** Opening Information block **

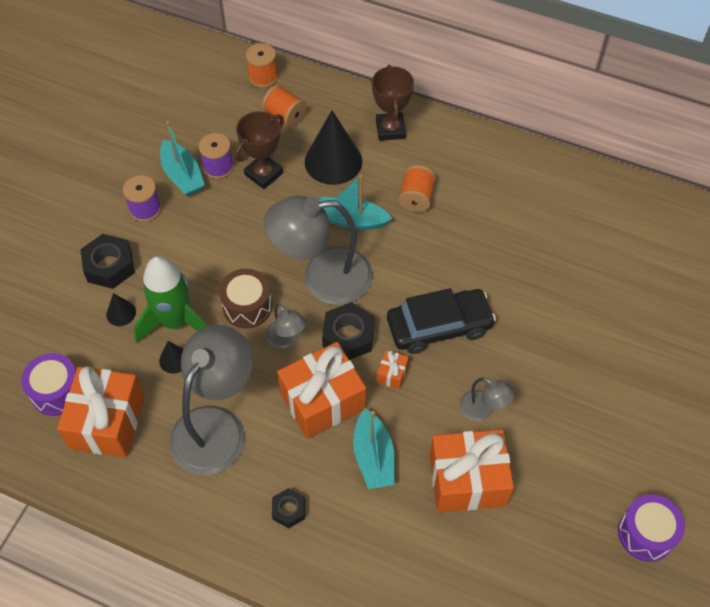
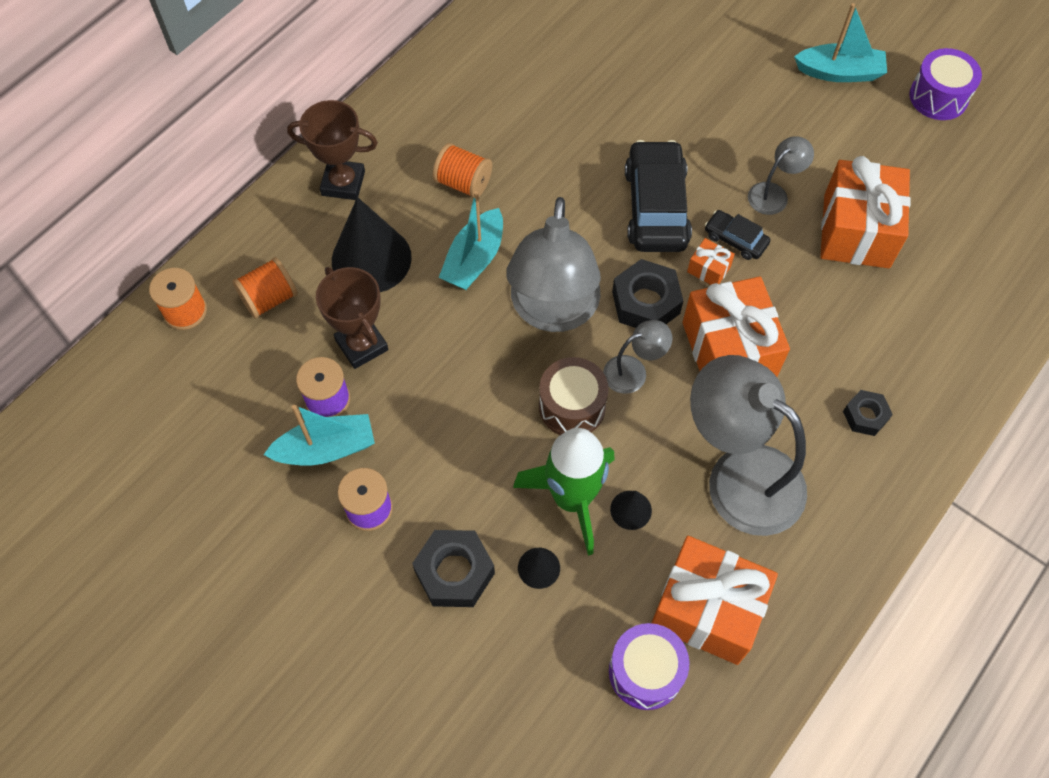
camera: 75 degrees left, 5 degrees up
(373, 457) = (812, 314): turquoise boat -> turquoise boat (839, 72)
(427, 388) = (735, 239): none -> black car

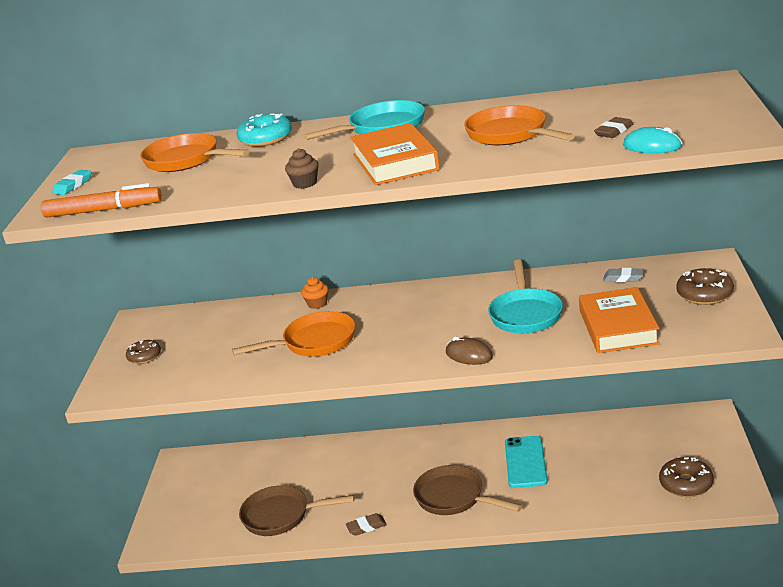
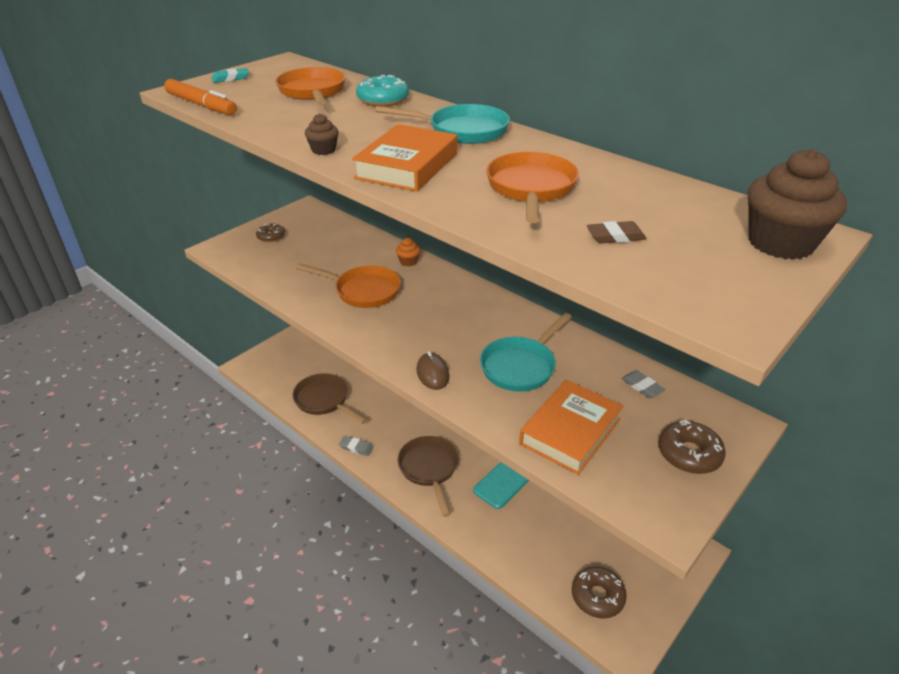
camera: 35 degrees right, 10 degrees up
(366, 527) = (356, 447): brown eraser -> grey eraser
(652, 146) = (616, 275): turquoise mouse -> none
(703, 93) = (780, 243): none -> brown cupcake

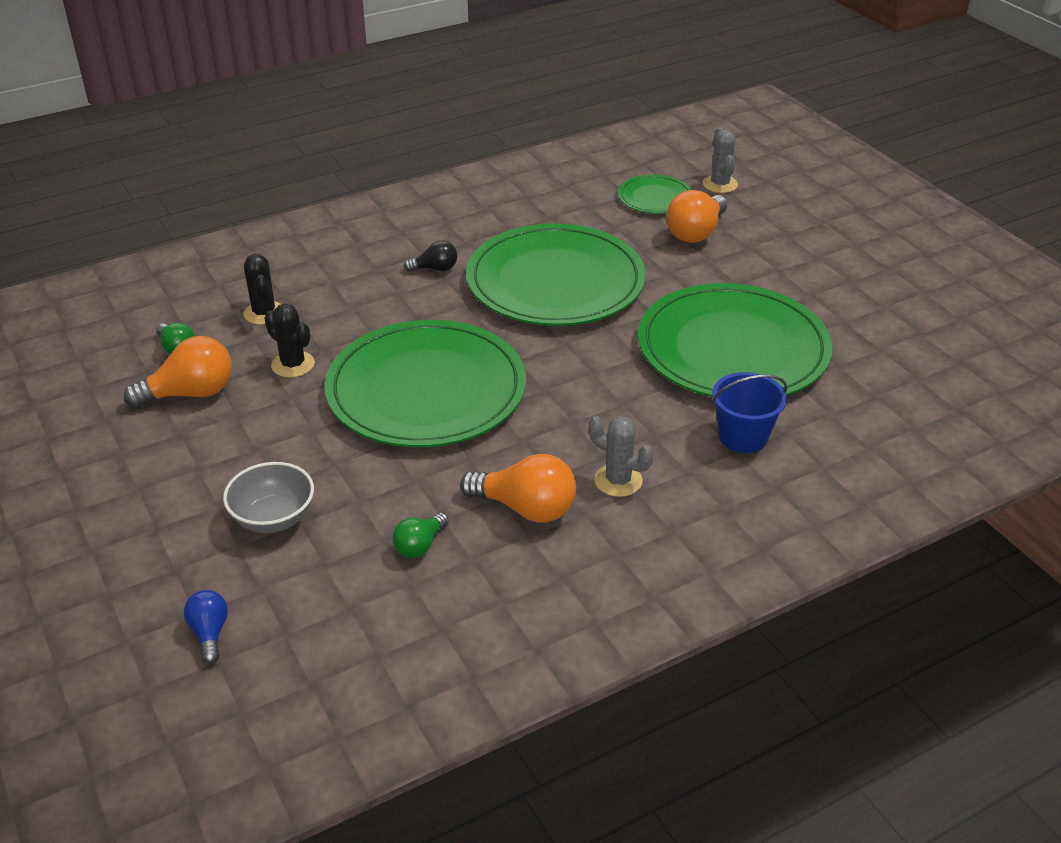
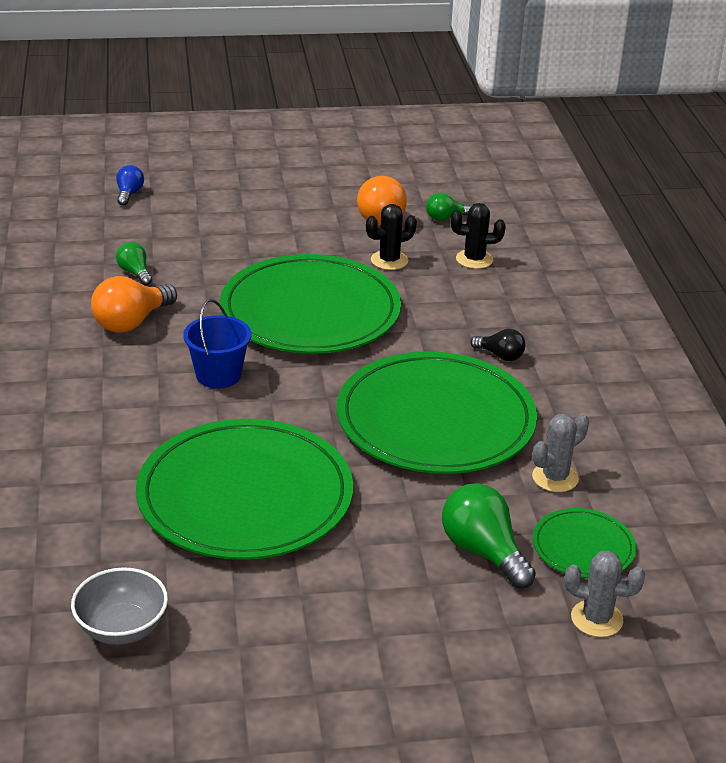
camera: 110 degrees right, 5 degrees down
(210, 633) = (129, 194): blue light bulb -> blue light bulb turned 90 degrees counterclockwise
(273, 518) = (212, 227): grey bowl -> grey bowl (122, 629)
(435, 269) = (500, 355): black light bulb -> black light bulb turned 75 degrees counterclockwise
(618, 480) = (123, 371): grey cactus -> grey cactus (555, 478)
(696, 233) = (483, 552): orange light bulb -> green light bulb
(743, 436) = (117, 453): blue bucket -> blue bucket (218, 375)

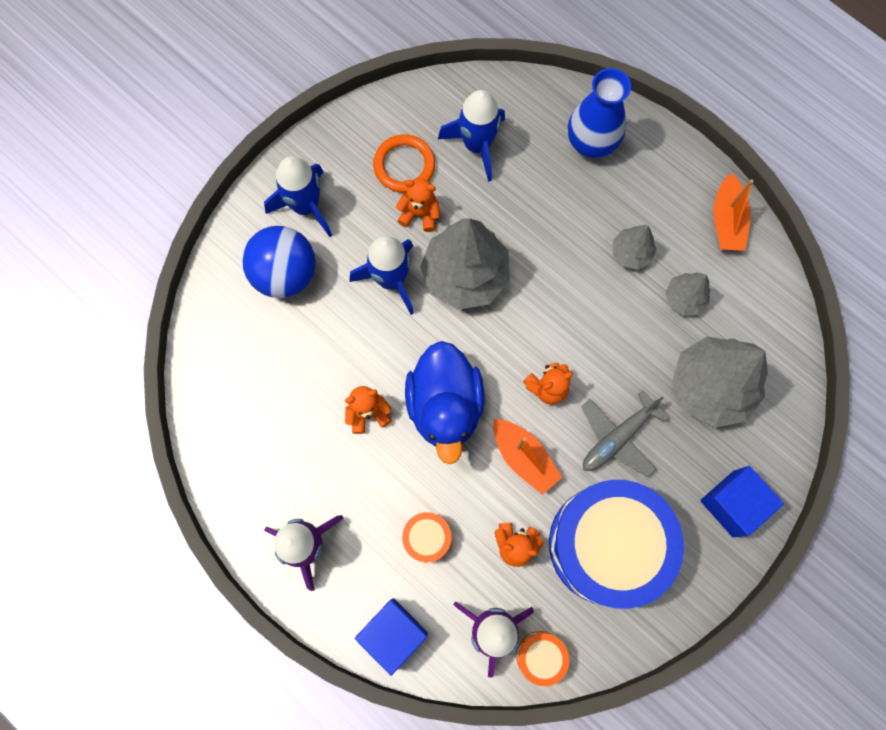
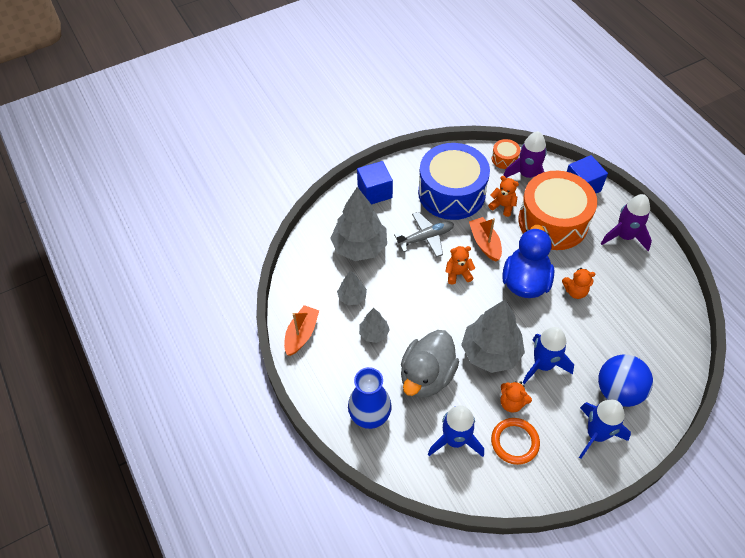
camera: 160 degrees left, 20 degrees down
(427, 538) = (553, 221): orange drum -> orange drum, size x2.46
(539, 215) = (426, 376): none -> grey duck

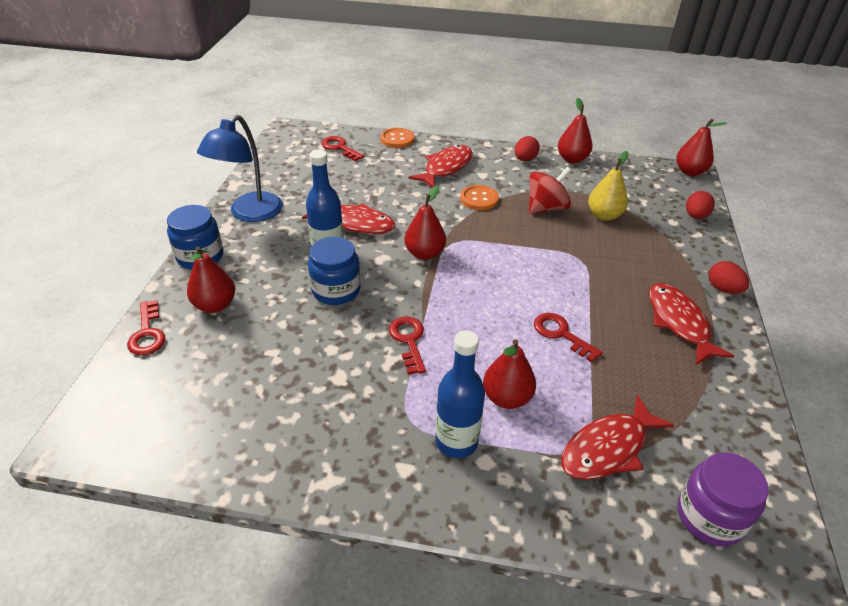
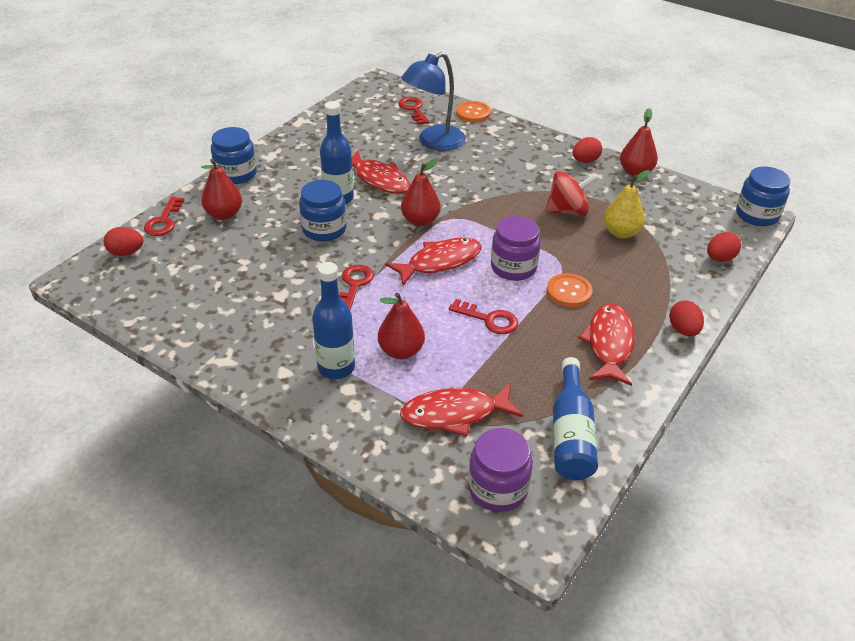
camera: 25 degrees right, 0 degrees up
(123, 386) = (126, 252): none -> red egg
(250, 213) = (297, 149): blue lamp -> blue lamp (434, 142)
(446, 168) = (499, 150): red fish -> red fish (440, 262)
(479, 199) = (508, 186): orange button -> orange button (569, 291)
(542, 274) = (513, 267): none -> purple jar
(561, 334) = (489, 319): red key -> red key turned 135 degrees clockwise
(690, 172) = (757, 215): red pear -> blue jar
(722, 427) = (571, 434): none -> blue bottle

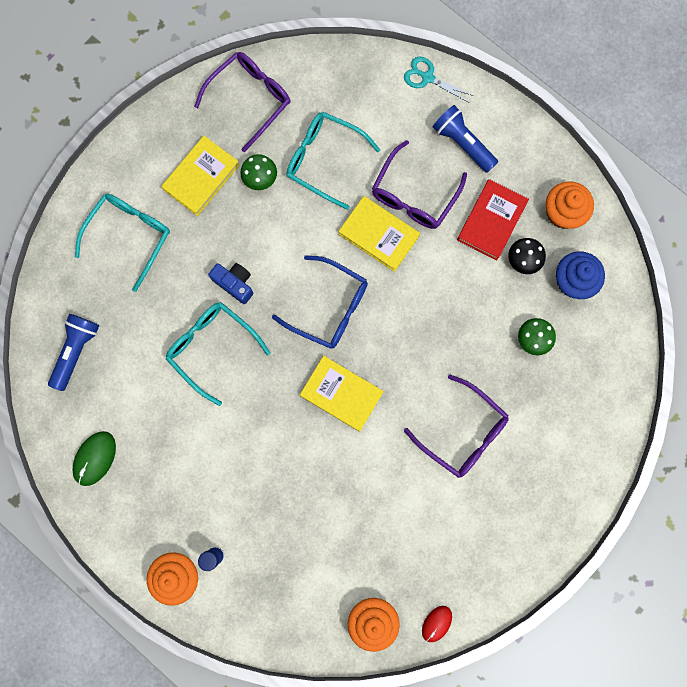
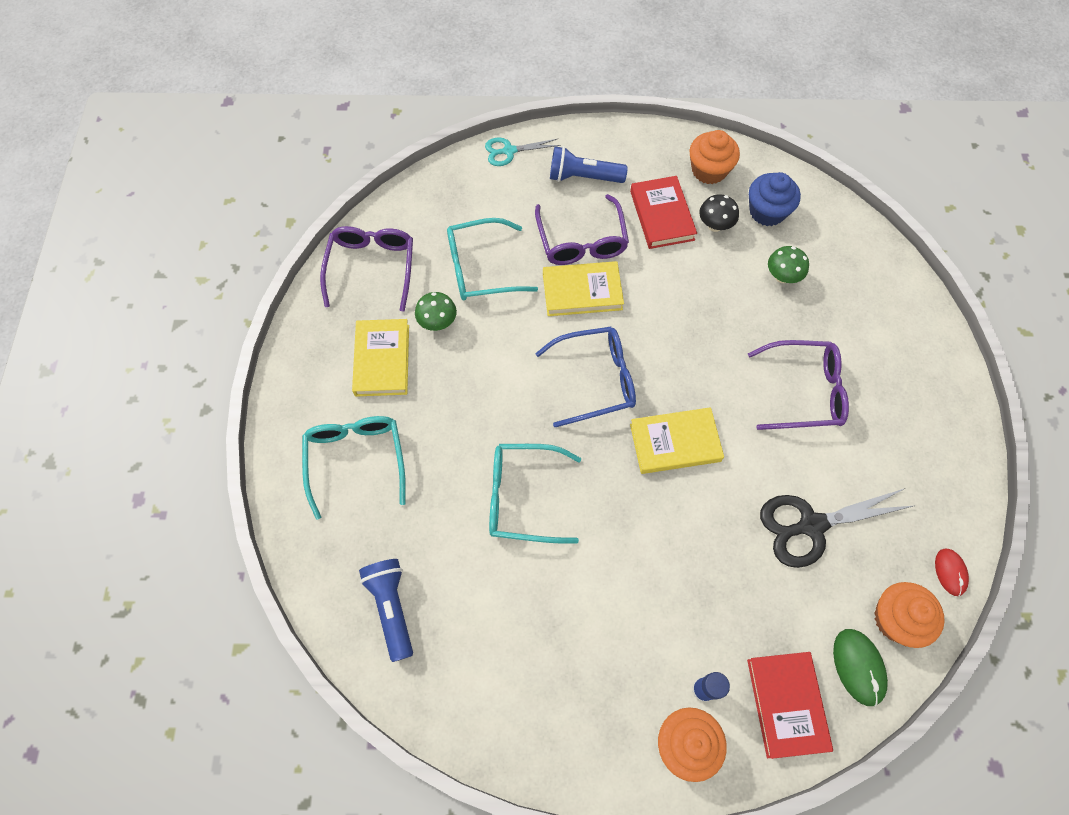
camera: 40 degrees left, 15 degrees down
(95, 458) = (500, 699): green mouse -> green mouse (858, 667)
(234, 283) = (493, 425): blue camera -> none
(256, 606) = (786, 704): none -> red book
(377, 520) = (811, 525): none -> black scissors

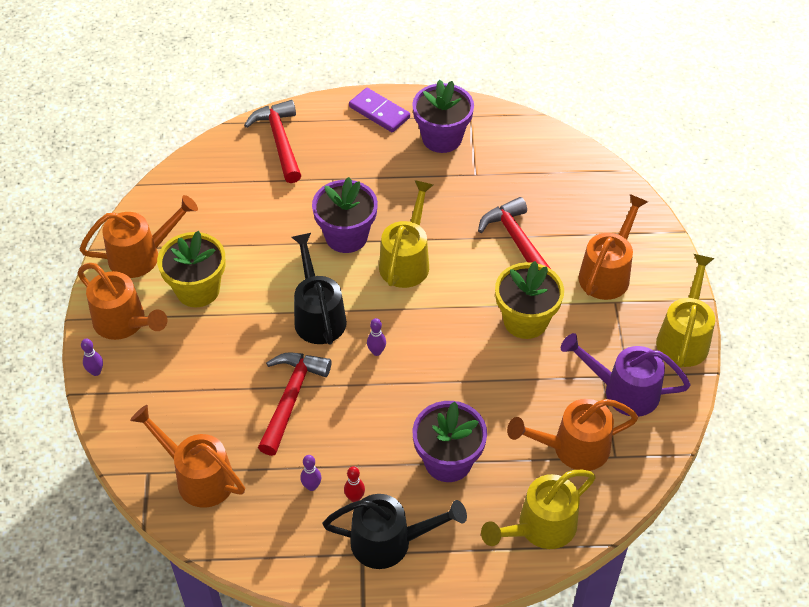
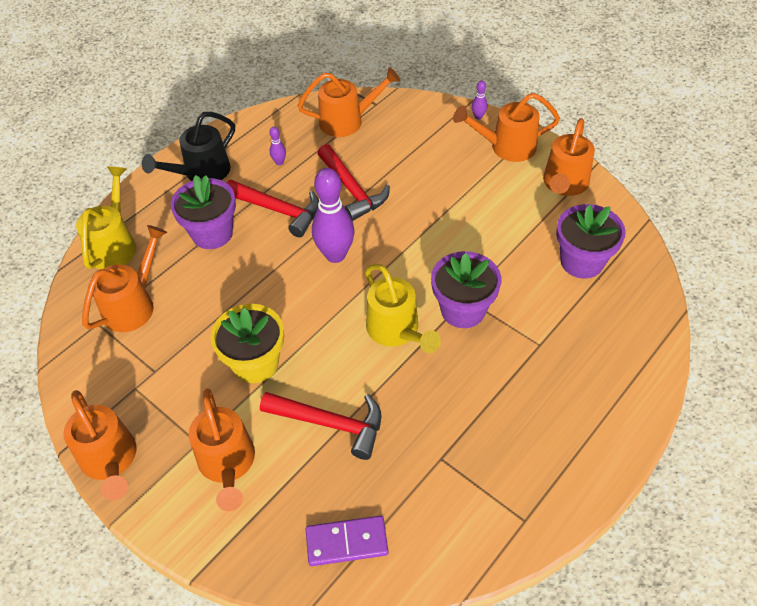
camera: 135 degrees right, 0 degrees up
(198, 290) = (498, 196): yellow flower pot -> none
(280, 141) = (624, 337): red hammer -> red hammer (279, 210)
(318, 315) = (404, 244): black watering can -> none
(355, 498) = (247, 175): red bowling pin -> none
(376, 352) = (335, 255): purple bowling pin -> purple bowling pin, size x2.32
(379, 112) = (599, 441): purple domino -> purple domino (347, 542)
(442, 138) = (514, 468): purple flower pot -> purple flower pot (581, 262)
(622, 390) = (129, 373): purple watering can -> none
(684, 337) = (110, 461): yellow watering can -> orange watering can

** Closing Information block **

- **Task prompt**
Reproduce all of the data exactly, omitting each picture it holds.

- **Answer section**
camera: 75 degrees left, 5 degrees up
(373, 457) = (812, 314): turquoise boat -> turquoise boat (839, 72)
(427, 388) = (735, 239): none -> black car

camera: 35 degrees right, 10 degrees up
(366, 527) = (356, 447): brown eraser -> grey eraser
(652, 146) = (616, 275): turquoise mouse -> none
(703, 93) = (780, 243): none -> brown cupcake

camera: 110 degrees right, 5 degrees down
(210, 633) = (129, 194): blue light bulb -> blue light bulb turned 90 degrees counterclockwise
(273, 518) = (212, 227): grey bowl -> grey bowl (122, 629)
(435, 269) = (500, 355): black light bulb -> black light bulb turned 75 degrees counterclockwise
(618, 480) = (123, 371): grey cactus -> grey cactus (555, 478)
(696, 233) = (483, 552): orange light bulb -> green light bulb
(743, 436) = (117, 453): blue bucket -> blue bucket (218, 375)

camera: 160 degrees left, 20 degrees down
(427, 538) = (553, 221): orange drum -> orange drum, size x2.46
(539, 215) = (426, 376): none -> grey duck

camera: 25 degrees right, 0 degrees up
(123, 386) = (126, 252): none -> red egg
(250, 213) = (297, 149): blue lamp -> blue lamp (434, 142)
(446, 168) = (499, 150): red fish -> red fish (440, 262)
(479, 199) = (508, 186): orange button -> orange button (569, 291)
(542, 274) = (513, 267): none -> purple jar
(561, 334) = (489, 319): red key -> red key turned 135 degrees clockwise
(690, 172) = (757, 215): red pear -> blue jar
(722, 427) = (571, 434): none -> blue bottle

camera: 40 degrees left, 15 degrees down
(95, 458) = (500, 699): green mouse -> green mouse (858, 667)
(234, 283) = (493, 425): blue camera -> none
(256, 606) = (786, 704): none -> red book
(377, 520) = (811, 525): none -> black scissors

camera: 135 degrees right, 0 degrees up
(198, 290) = (498, 196): yellow flower pot -> none
(280, 141) = (624, 337): red hammer -> red hammer (279, 210)
(318, 315) = (404, 244): black watering can -> none
(355, 498) = (247, 175): red bowling pin -> none
(376, 352) = (335, 255): purple bowling pin -> purple bowling pin, size x2.32
(379, 112) = (599, 441): purple domino -> purple domino (347, 542)
(442, 138) = (514, 468): purple flower pot -> purple flower pot (581, 262)
(622, 390) = (129, 373): purple watering can -> none
(684, 337) = (110, 461): yellow watering can -> orange watering can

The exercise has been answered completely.